> _Data records_:
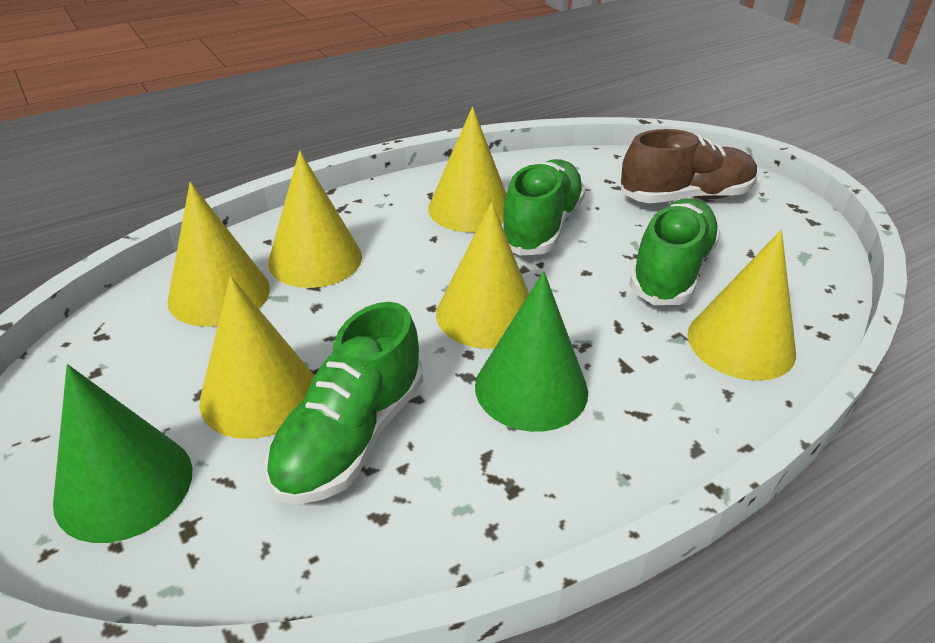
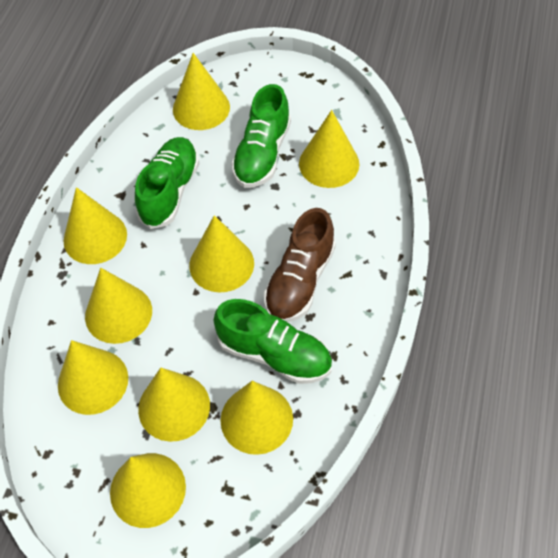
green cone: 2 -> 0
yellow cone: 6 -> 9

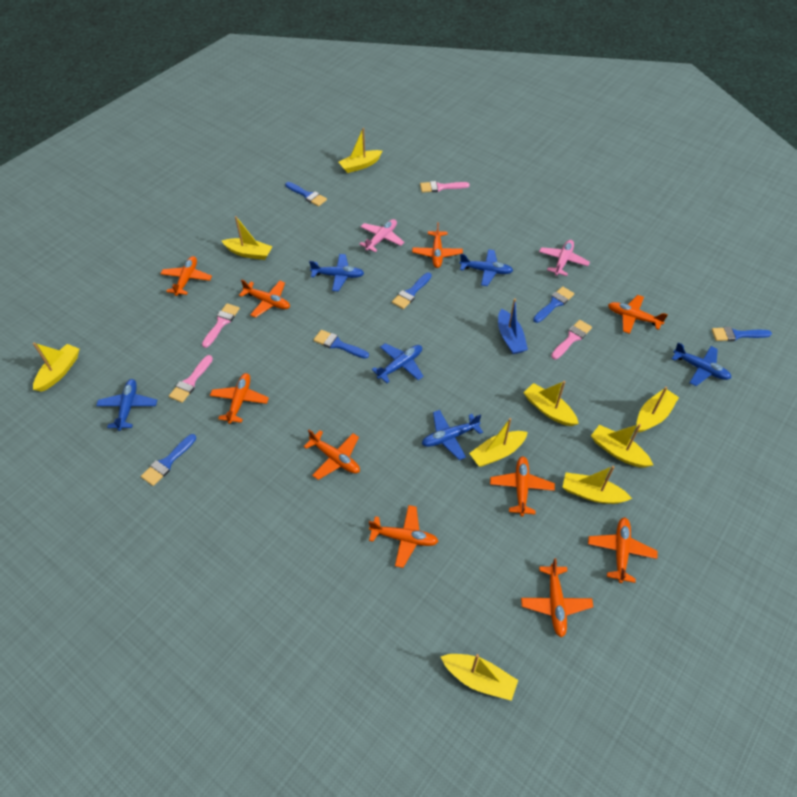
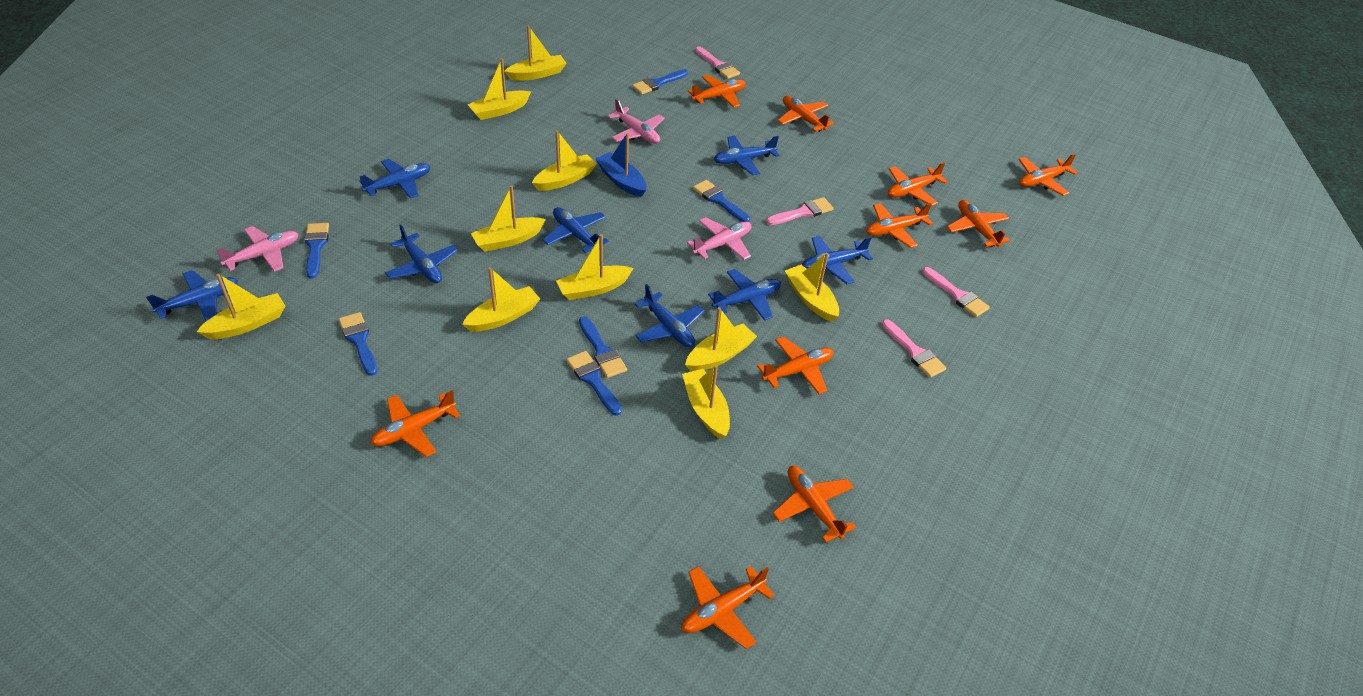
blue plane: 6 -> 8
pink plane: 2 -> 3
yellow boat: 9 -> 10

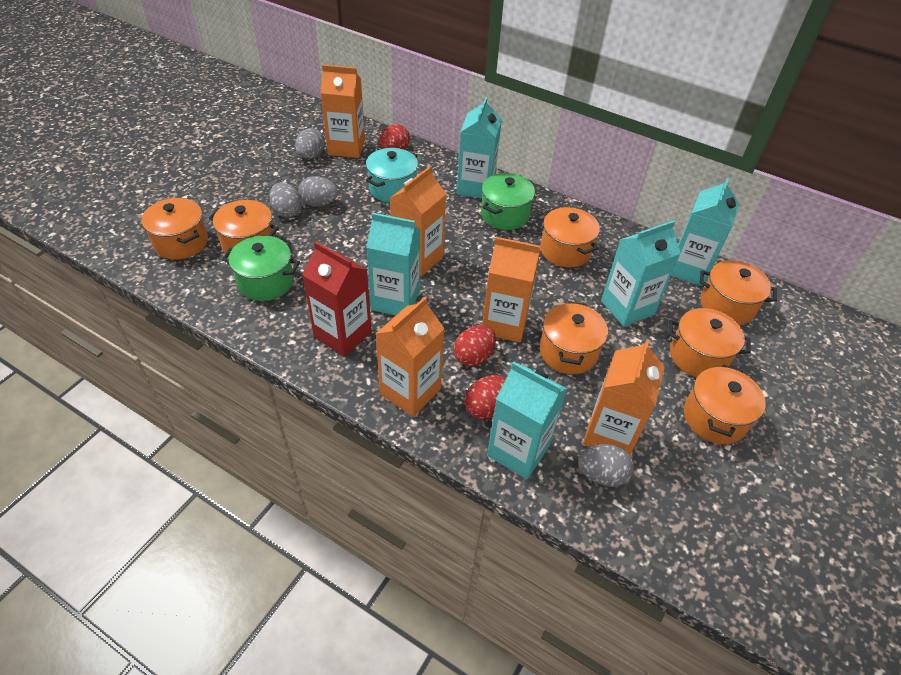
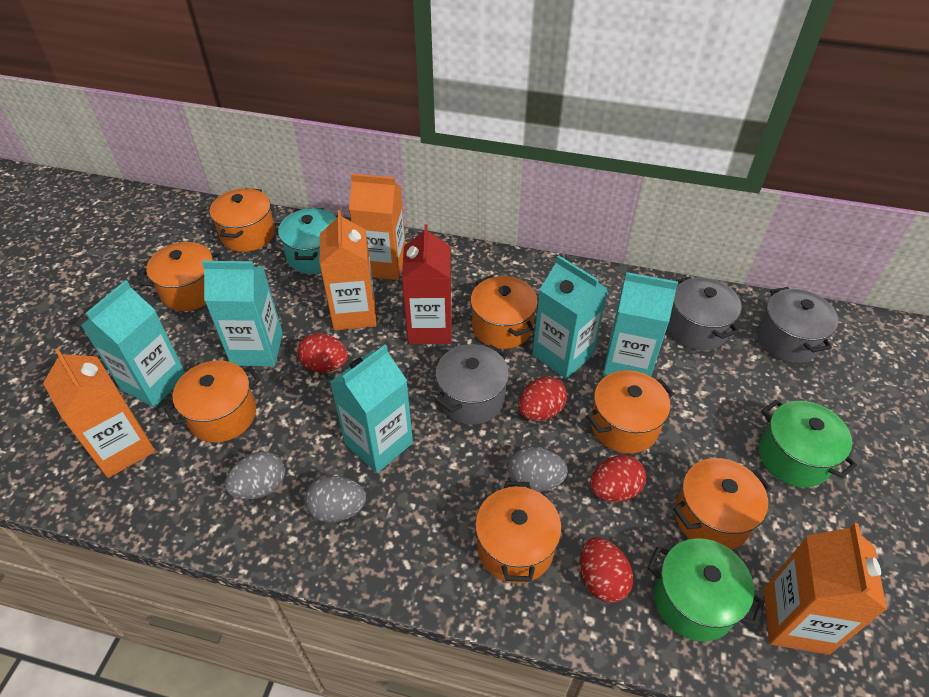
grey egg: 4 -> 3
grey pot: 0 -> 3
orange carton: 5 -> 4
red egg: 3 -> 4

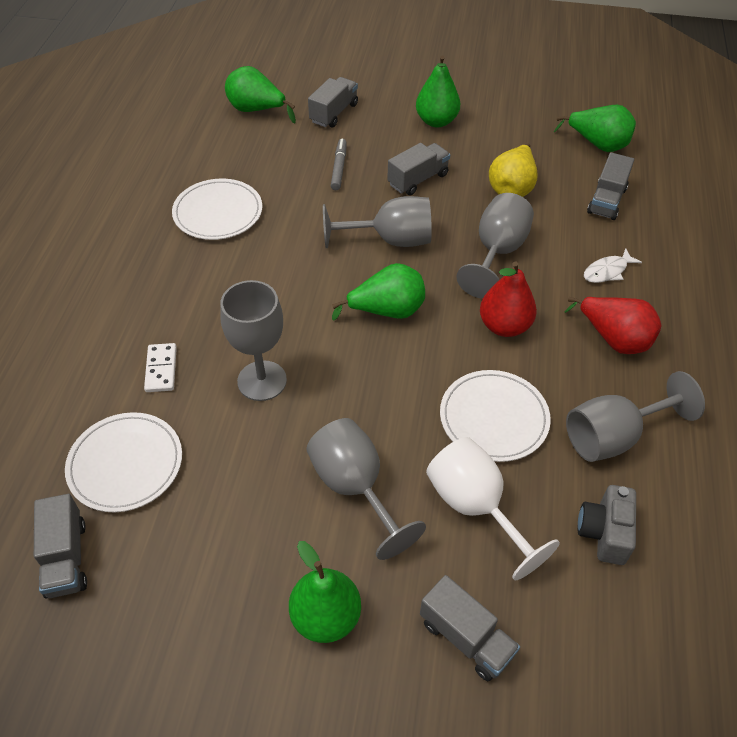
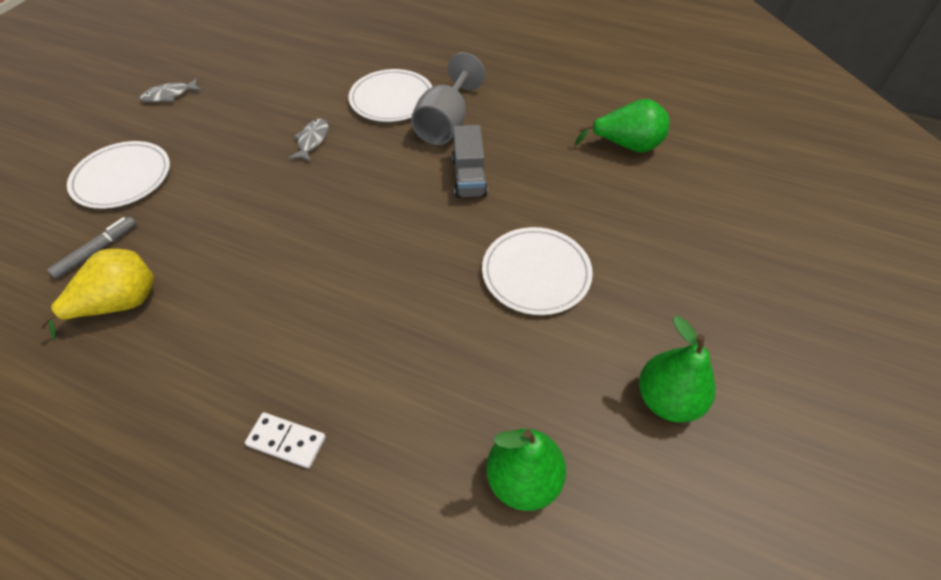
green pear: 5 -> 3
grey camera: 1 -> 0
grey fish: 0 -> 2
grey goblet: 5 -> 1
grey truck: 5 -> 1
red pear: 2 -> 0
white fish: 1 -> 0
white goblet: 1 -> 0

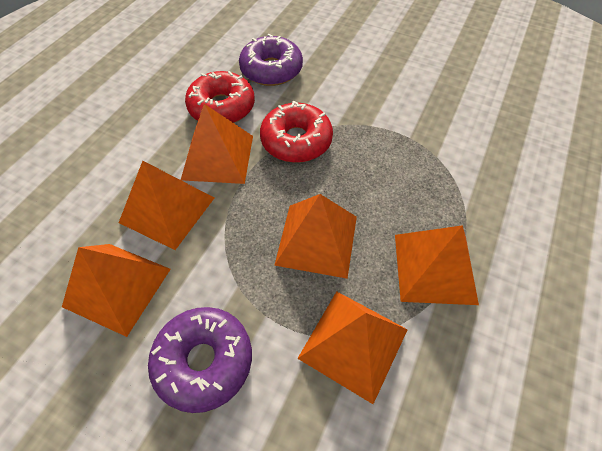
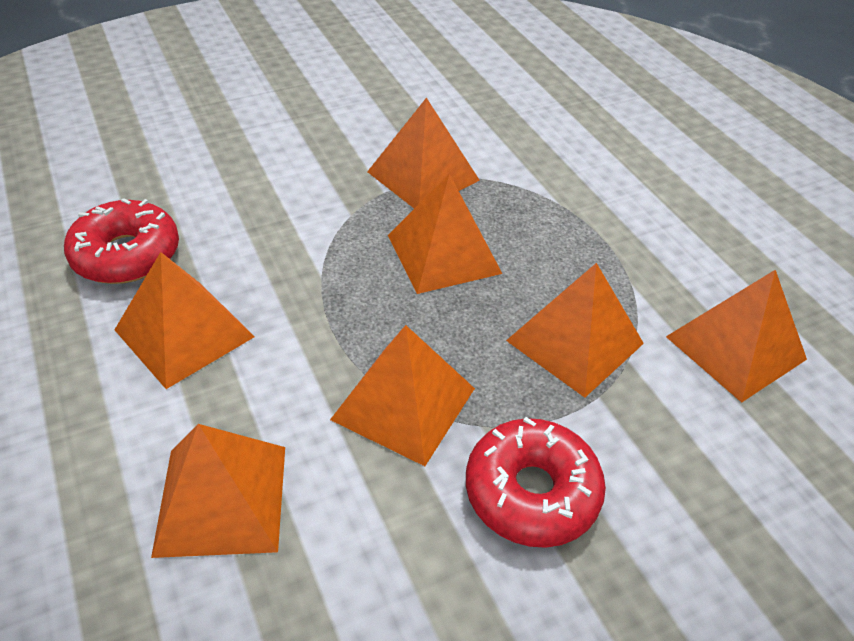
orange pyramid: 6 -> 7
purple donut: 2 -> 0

> _Your assignment_:
Print each record exactly as it stands, skipping the pictures.

> _Response to the exercise_:
green cone: 2 -> 0
yellow cone: 6 -> 9

blue plane: 6 -> 8
pink plane: 2 -> 3
yellow boat: 9 -> 10

grey egg: 4 -> 3
grey pot: 0 -> 3
orange carton: 5 -> 4
red egg: 3 -> 4

green pear: 5 -> 3
grey camera: 1 -> 0
grey fish: 0 -> 2
grey goblet: 5 -> 1
grey truck: 5 -> 1
red pear: 2 -> 0
white fish: 1 -> 0
white goblet: 1 -> 0

orange pyramid: 6 -> 7
purple donut: 2 -> 0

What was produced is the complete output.